Aim of the exercise >>
Only the lines from the one holding "none -> orange pan [350,840,477,982]" to the final line of the material below belong in the answer, transcribed exactly.

Source data >>

........

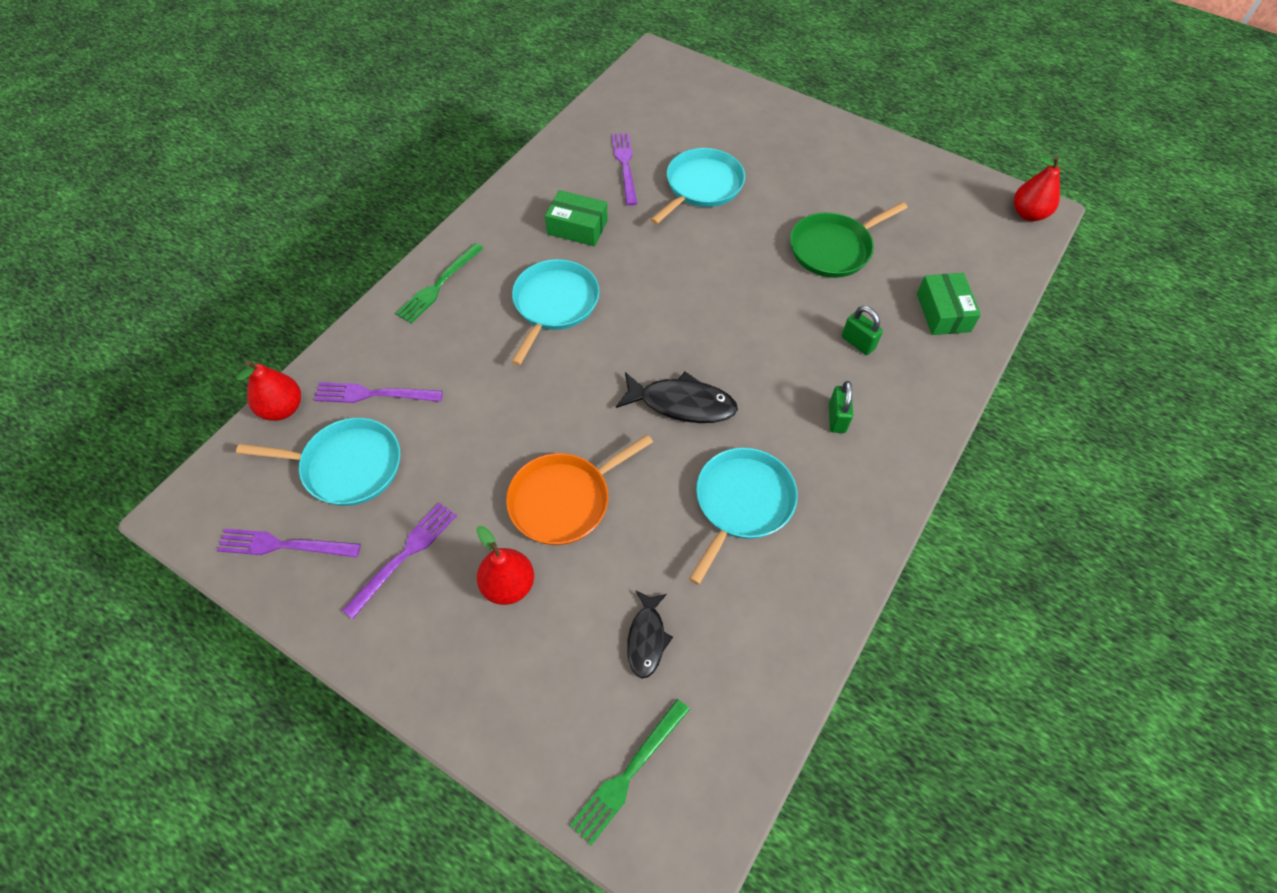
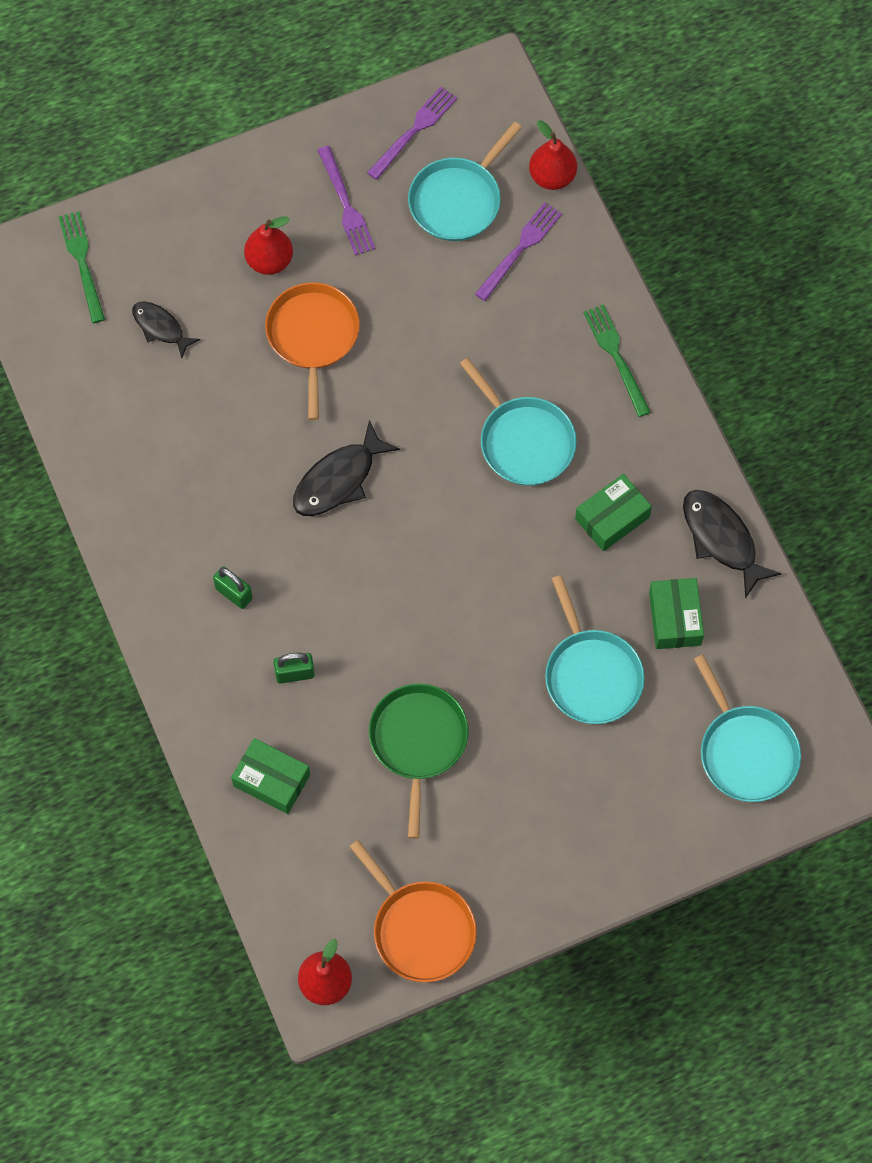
camera: 125 degrees right, 10 degrees up
purple fork [612,133,637,206] -> green box [649,578,704,649]
turquoise pan [689,448,798,585] -> turquoise pan moved to [694,654,801,802]
none -> orange pan [350,840,477,982]
none -> black fish [683,490,781,599]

........

Solved exercise >>
none -> orange pan [350,840,477,982]
none -> black fish [683,490,781,599]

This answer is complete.